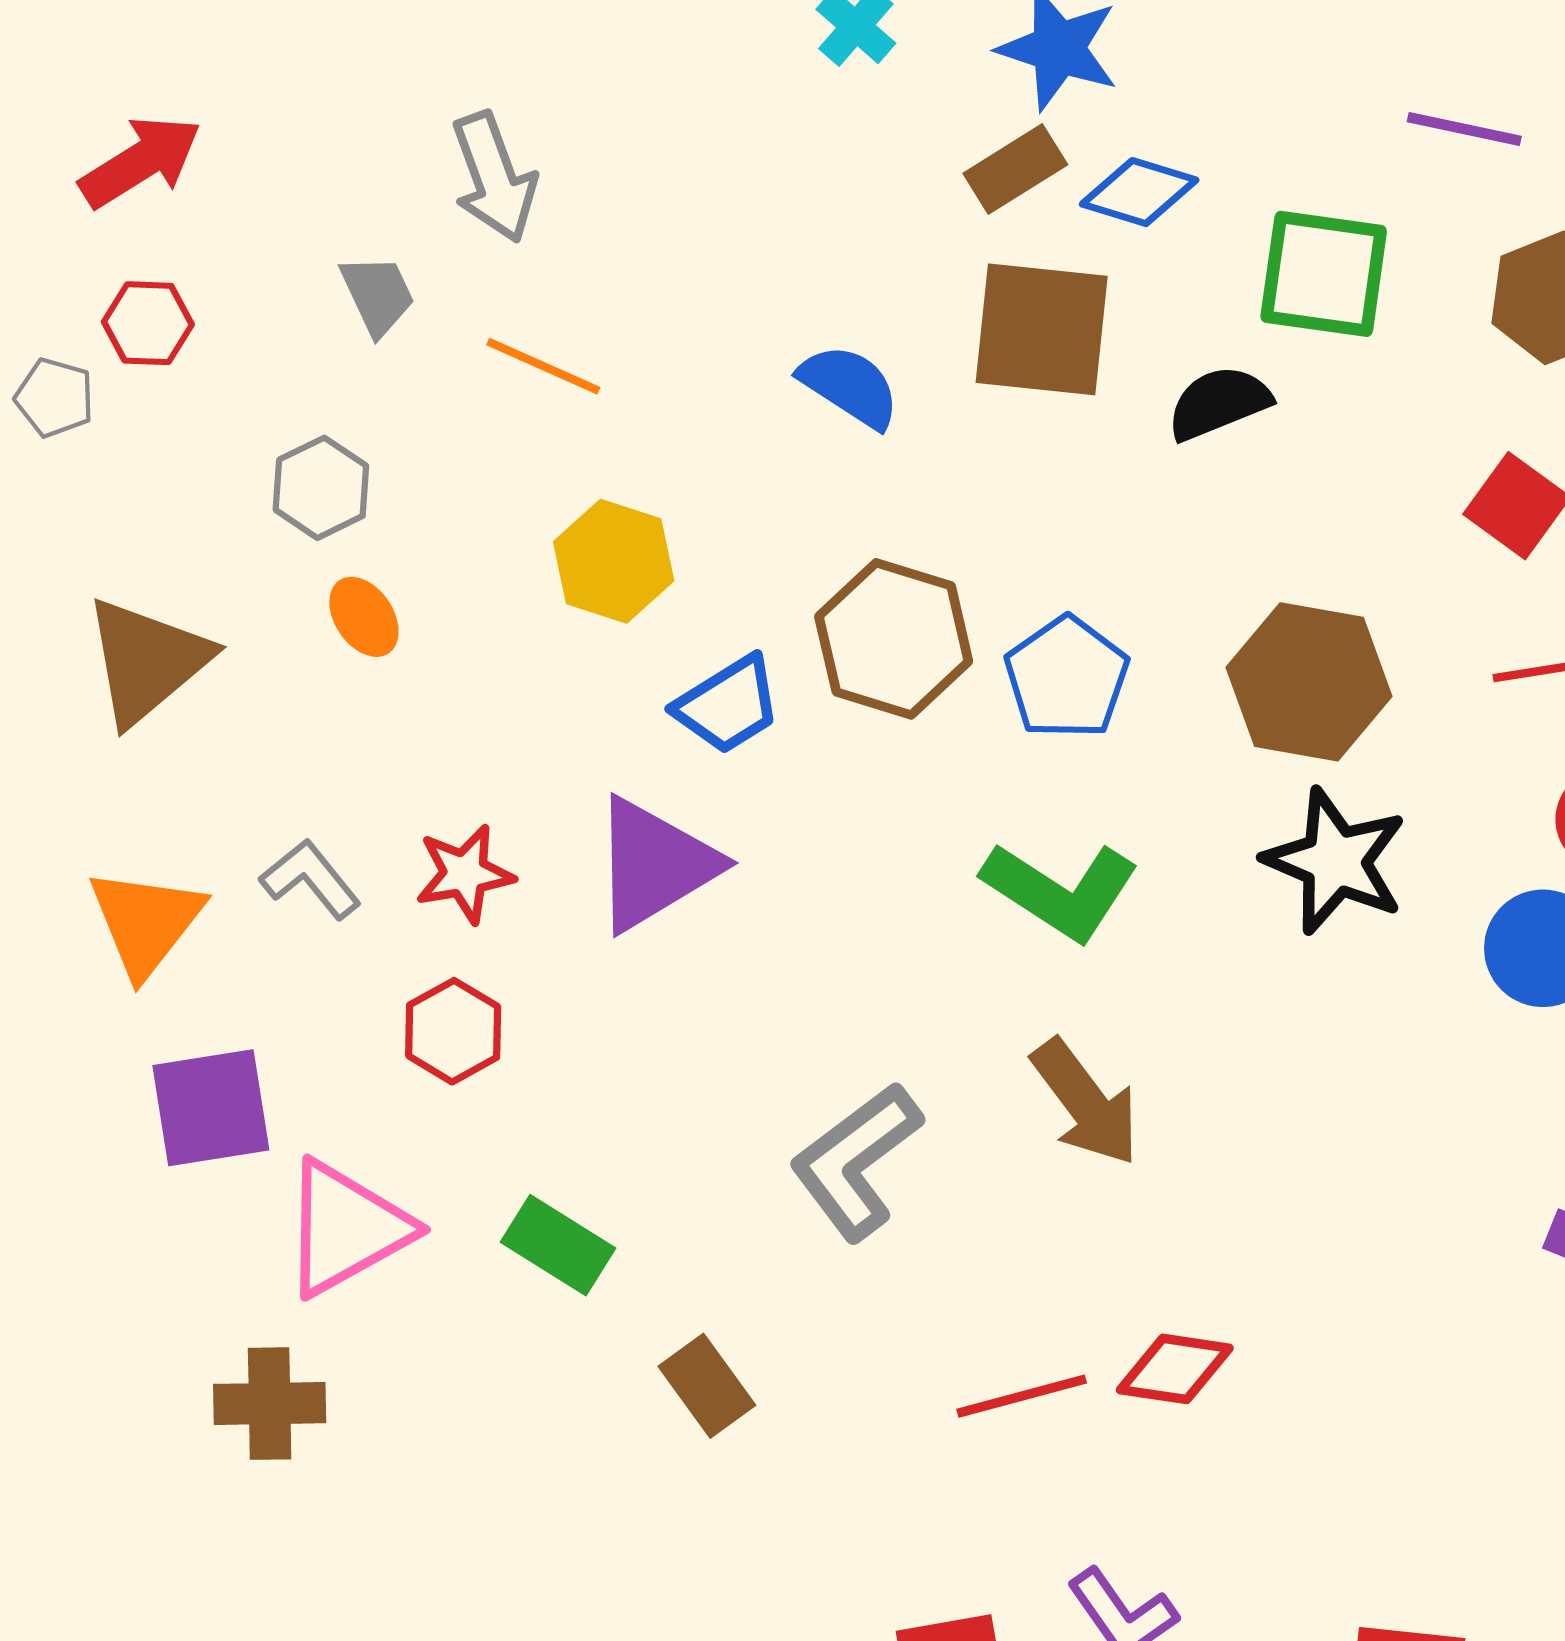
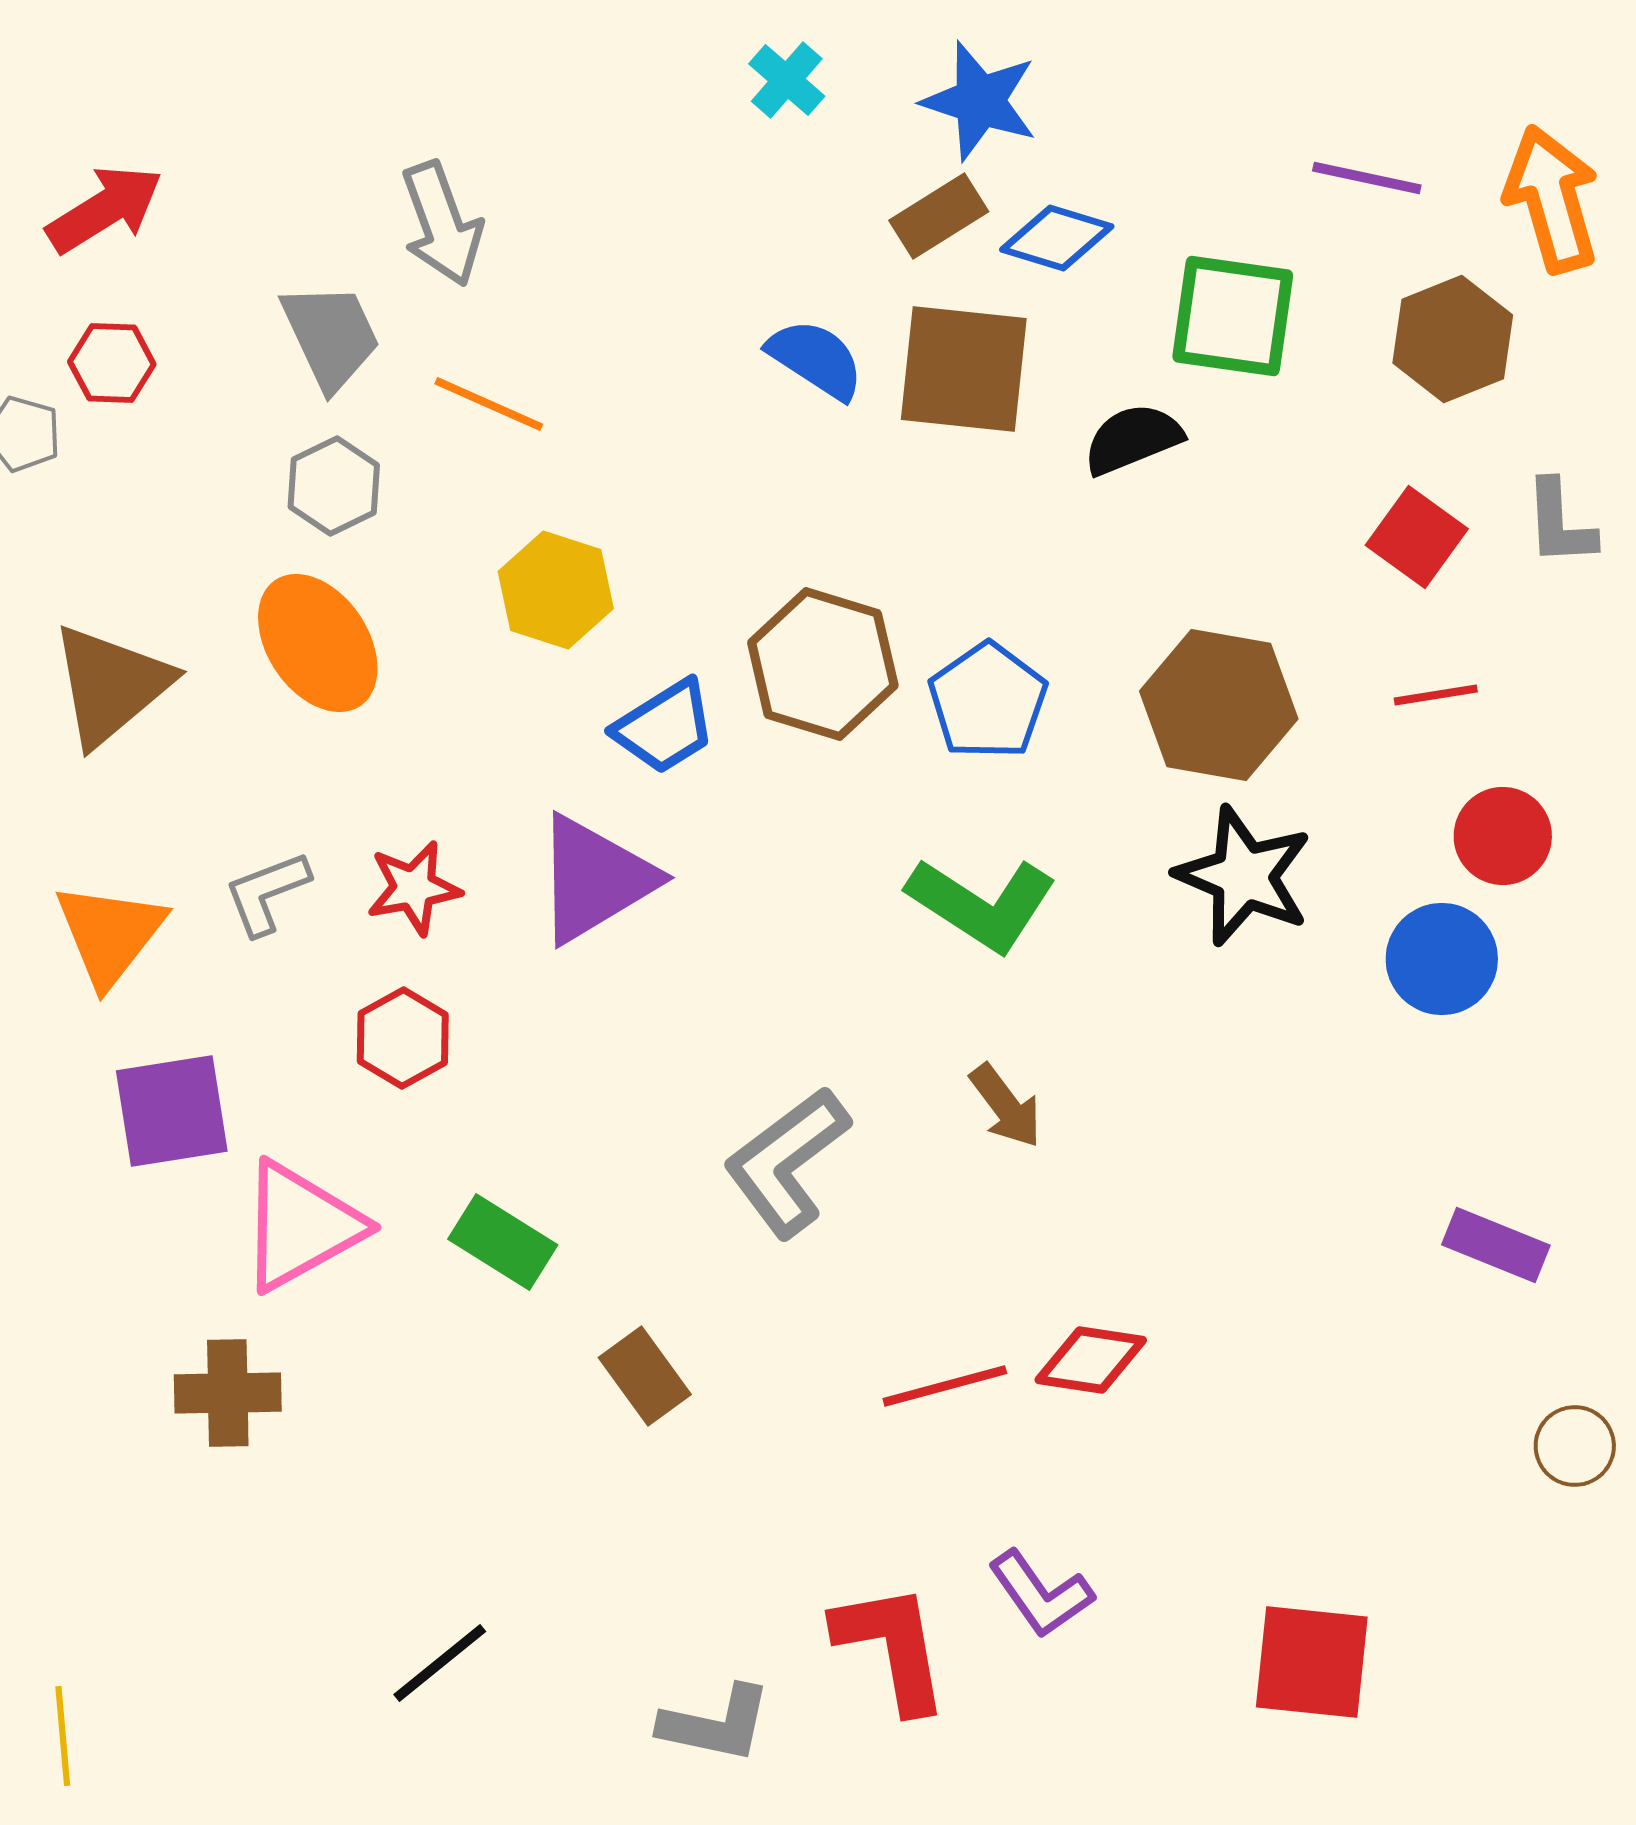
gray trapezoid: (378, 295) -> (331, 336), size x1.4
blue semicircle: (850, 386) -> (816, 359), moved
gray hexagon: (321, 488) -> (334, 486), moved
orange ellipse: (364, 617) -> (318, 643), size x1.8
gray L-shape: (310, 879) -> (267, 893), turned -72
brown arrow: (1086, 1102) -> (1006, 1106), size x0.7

...

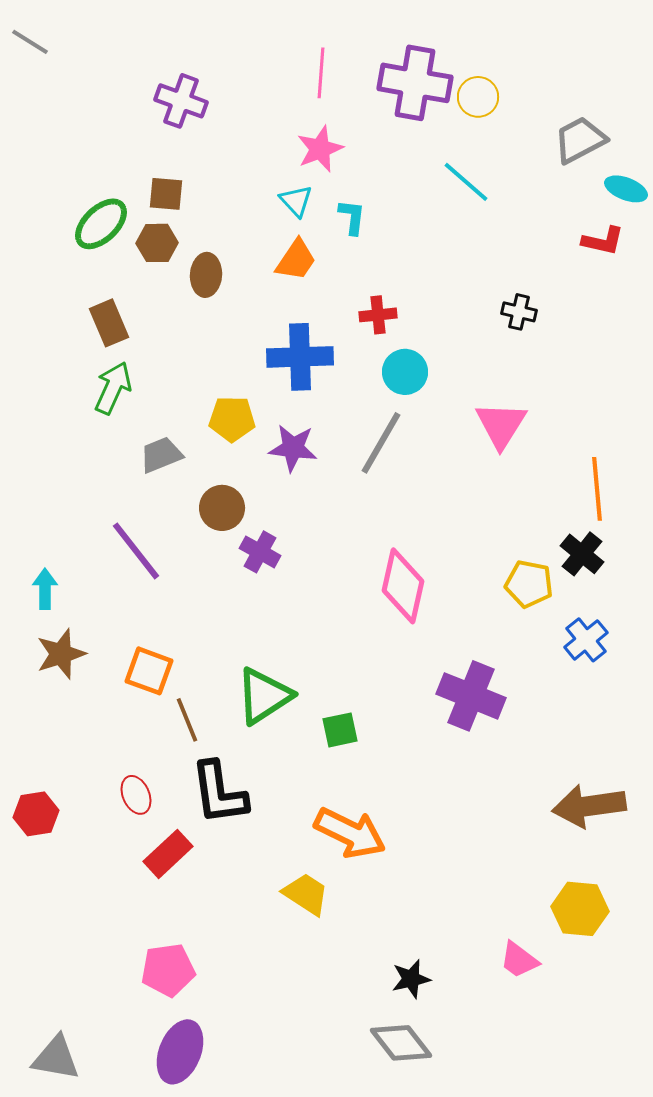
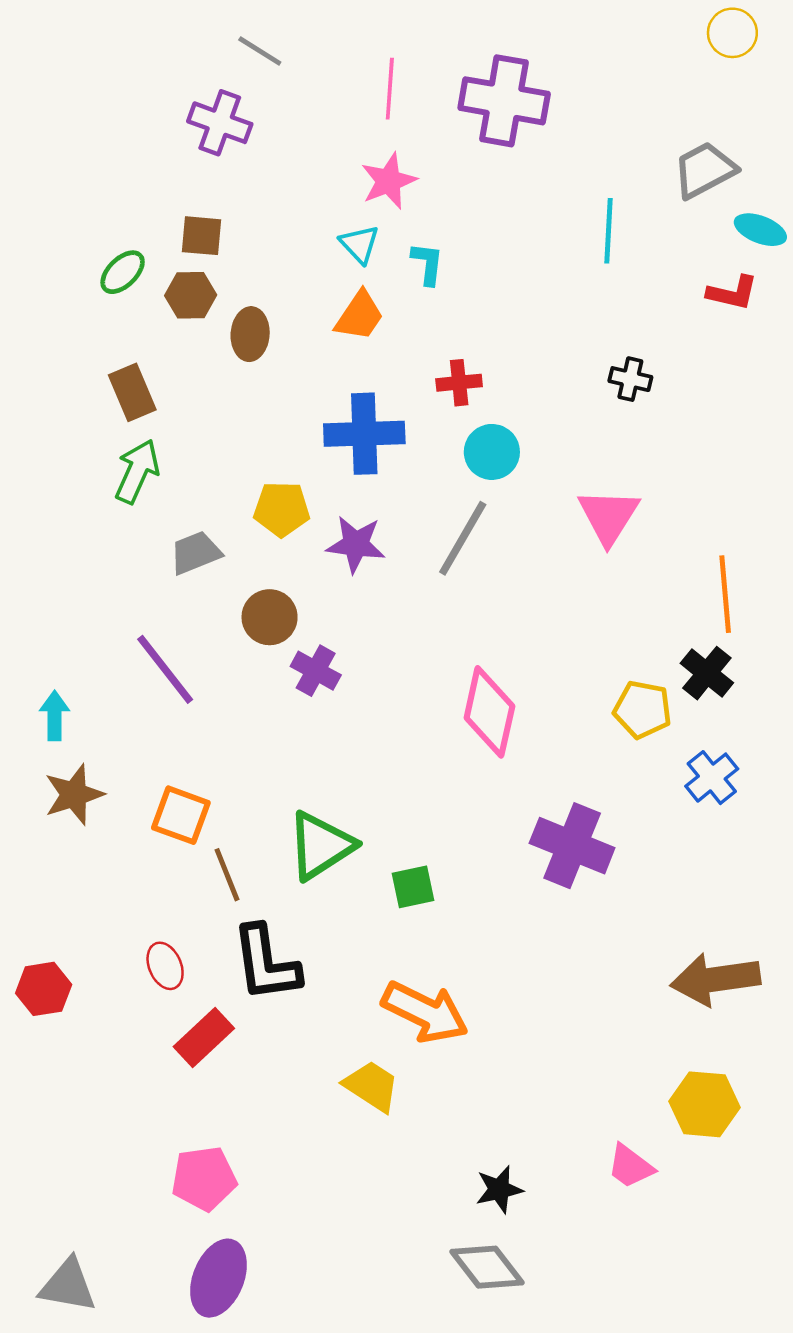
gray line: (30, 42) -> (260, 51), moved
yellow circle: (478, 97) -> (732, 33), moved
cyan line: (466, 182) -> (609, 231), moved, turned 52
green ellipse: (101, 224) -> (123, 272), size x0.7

* * *

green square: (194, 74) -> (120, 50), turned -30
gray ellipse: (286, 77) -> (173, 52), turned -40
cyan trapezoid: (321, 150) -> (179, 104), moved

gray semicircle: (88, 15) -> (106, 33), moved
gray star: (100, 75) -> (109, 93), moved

• [Goal of the exercise]: Extract exactly and only the lines above from the line containing "gray L-shape: (310, 879)" through the line containing "brown arrow: (1086, 1102)", both end lines included.

• [Exercise response]:
gray L-shape: (310, 879) -> (267, 893), turned -72
brown arrow: (1086, 1102) -> (1006, 1106), size x0.7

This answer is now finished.